Using the listing below, set down exactly the lines starting at the line that contains "blue flower pot" and ending at the line that contains "pink domino [430,131,472,172]", both included, and no others.
————
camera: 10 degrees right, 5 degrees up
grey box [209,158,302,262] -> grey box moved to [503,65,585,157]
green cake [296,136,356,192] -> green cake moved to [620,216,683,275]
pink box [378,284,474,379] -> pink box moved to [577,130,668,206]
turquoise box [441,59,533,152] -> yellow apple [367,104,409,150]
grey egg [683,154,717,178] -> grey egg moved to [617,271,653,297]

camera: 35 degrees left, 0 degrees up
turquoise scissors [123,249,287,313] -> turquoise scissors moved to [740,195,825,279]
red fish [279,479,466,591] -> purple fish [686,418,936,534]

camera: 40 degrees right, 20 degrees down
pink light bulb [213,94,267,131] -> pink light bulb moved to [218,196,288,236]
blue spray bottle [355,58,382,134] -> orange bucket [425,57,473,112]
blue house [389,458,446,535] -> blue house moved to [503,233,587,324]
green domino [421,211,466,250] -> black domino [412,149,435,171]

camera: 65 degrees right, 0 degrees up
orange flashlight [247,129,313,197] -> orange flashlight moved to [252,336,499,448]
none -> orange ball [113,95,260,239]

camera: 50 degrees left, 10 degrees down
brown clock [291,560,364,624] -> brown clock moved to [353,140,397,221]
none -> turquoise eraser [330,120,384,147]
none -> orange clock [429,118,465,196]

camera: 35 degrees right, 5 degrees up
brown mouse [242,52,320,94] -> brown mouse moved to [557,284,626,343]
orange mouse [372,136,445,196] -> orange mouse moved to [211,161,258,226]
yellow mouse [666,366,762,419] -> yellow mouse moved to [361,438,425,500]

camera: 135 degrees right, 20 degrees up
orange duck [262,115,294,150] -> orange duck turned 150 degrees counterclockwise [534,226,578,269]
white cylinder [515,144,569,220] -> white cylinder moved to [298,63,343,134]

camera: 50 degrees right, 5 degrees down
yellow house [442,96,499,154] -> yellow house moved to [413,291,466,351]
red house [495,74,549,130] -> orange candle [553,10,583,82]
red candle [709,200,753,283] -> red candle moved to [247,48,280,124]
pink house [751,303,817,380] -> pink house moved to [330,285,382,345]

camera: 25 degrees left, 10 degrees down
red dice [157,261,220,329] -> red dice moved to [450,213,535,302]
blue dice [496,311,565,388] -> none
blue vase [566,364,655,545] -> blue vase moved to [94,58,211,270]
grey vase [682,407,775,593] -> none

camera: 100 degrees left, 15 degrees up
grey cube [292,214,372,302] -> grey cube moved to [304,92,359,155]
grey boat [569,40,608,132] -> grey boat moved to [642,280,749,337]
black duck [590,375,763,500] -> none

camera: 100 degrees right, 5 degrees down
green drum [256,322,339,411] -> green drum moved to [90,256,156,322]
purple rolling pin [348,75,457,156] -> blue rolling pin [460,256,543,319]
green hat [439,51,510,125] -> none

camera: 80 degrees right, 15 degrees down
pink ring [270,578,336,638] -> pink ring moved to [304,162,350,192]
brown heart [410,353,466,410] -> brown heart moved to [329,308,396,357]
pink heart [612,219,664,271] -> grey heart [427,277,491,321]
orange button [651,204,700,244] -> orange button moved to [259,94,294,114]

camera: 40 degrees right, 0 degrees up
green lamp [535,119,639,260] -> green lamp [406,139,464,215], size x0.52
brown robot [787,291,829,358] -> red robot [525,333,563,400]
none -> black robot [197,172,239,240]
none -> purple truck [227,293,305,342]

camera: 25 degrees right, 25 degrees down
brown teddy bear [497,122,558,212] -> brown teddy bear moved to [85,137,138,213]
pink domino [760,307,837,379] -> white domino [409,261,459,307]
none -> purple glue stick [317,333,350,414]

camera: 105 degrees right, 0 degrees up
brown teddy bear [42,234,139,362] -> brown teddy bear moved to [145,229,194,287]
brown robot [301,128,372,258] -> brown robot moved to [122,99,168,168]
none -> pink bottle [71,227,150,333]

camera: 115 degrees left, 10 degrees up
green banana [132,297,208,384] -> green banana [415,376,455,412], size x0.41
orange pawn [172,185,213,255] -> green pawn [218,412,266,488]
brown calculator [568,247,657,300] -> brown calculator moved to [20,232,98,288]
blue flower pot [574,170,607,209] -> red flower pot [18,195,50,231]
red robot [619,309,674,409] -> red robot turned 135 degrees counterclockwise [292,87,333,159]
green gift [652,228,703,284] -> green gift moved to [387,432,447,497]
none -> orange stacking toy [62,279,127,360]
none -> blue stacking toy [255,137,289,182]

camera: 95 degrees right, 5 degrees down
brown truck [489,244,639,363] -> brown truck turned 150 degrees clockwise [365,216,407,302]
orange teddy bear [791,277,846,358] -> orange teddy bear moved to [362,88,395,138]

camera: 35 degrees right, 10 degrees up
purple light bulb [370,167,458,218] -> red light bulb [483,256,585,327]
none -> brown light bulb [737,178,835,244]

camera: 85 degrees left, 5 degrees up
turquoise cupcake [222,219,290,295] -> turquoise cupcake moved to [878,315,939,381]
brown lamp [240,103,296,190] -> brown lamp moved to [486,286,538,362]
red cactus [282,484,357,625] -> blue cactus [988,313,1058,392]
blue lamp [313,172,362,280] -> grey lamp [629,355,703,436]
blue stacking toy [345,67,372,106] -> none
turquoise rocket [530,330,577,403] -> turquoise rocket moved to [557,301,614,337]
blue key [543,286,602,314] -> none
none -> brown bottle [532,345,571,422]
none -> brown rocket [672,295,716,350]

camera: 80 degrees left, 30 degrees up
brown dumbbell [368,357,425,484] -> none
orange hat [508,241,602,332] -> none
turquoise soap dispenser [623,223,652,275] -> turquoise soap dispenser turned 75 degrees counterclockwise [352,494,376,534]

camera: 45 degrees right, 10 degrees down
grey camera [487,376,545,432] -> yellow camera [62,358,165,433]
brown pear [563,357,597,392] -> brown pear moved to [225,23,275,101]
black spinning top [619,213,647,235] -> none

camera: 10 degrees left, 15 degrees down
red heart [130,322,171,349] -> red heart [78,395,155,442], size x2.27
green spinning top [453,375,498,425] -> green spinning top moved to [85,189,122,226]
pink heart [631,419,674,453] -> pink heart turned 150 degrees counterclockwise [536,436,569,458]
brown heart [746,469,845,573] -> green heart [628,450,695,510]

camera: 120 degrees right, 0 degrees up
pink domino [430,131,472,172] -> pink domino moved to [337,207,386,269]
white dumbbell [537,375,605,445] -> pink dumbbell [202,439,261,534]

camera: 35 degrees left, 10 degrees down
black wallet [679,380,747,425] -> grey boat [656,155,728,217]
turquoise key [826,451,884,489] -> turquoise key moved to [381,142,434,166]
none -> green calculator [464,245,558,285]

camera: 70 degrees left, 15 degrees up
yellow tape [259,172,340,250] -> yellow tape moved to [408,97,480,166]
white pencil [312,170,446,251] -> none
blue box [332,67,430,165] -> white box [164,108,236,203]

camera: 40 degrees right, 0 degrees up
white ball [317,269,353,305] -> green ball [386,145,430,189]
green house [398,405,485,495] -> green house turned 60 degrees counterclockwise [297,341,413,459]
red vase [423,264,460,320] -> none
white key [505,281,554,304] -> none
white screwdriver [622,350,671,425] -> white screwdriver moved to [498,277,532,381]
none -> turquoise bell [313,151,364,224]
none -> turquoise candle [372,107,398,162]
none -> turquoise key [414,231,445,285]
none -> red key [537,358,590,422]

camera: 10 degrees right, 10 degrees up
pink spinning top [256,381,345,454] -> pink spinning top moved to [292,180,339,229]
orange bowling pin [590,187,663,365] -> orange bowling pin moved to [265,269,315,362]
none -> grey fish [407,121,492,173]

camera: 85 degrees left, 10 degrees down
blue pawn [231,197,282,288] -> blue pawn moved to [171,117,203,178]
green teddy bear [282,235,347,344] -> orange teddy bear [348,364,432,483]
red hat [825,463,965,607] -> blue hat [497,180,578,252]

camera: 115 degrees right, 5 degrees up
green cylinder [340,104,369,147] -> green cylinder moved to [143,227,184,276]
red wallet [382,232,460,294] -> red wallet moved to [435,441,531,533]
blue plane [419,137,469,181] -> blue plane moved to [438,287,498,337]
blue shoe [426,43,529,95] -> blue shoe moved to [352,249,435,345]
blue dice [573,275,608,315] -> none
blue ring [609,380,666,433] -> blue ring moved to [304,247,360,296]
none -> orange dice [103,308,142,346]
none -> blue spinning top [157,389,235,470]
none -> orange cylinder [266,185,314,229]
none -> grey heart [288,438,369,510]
————
(Response)
blue flower pot [574,170,607,209] -> red flower pot [18,195,50,231]
red robot [619,309,674,409] -> red robot turned 135 degrees counterclockwise [292,87,333,159]
green gift [652,228,703,284] -> green gift moved to [387,432,447,497]
none -> orange stacking toy [62,279,127,360]
none -> blue stacking toy [255,137,289,182]

camera: 95 degrees right, 5 degrees down
brown truck [489,244,639,363] -> brown truck turned 150 degrees clockwise [365,216,407,302]
orange teddy bear [791,277,846,358] -> orange teddy bear moved to [362,88,395,138]

camera: 35 degrees right, 10 degrees up
purple light bulb [370,167,458,218] -> red light bulb [483,256,585,327]
none -> brown light bulb [737,178,835,244]

camera: 85 degrees left, 5 degrees up
turquoise cupcake [222,219,290,295] -> turquoise cupcake moved to [878,315,939,381]
brown lamp [240,103,296,190] -> brown lamp moved to [486,286,538,362]
red cactus [282,484,357,625] -> blue cactus [988,313,1058,392]
blue lamp [313,172,362,280] -> grey lamp [629,355,703,436]
blue stacking toy [345,67,372,106] -> none
turquoise rocket [530,330,577,403] -> turquoise rocket moved to [557,301,614,337]
blue key [543,286,602,314] -> none
none -> brown bottle [532,345,571,422]
none -> brown rocket [672,295,716,350]

camera: 80 degrees left, 30 degrees up
brown dumbbell [368,357,425,484] -> none
orange hat [508,241,602,332] -> none
turquoise soap dispenser [623,223,652,275] -> turquoise soap dispenser turned 75 degrees counterclockwise [352,494,376,534]

camera: 45 degrees right, 10 degrees down
grey camera [487,376,545,432] -> yellow camera [62,358,165,433]
brown pear [563,357,597,392] -> brown pear moved to [225,23,275,101]
black spinning top [619,213,647,235] -> none

camera: 10 degrees left, 15 degrees down
red heart [130,322,171,349] -> red heart [78,395,155,442], size x2.27
green spinning top [453,375,498,425] -> green spinning top moved to [85,189,122,226]
pink heart [631,419,674,453] -> pink heart turned 150 degrees counterclockwise [536,436,569,458]
brown heart [746,469,845,573] -> green heart [628,450,695,510]

camera: 120 degrees right, 0 degrees up
pink domino [430,131,472,172] -> pink domino moved to [337,207,386,269]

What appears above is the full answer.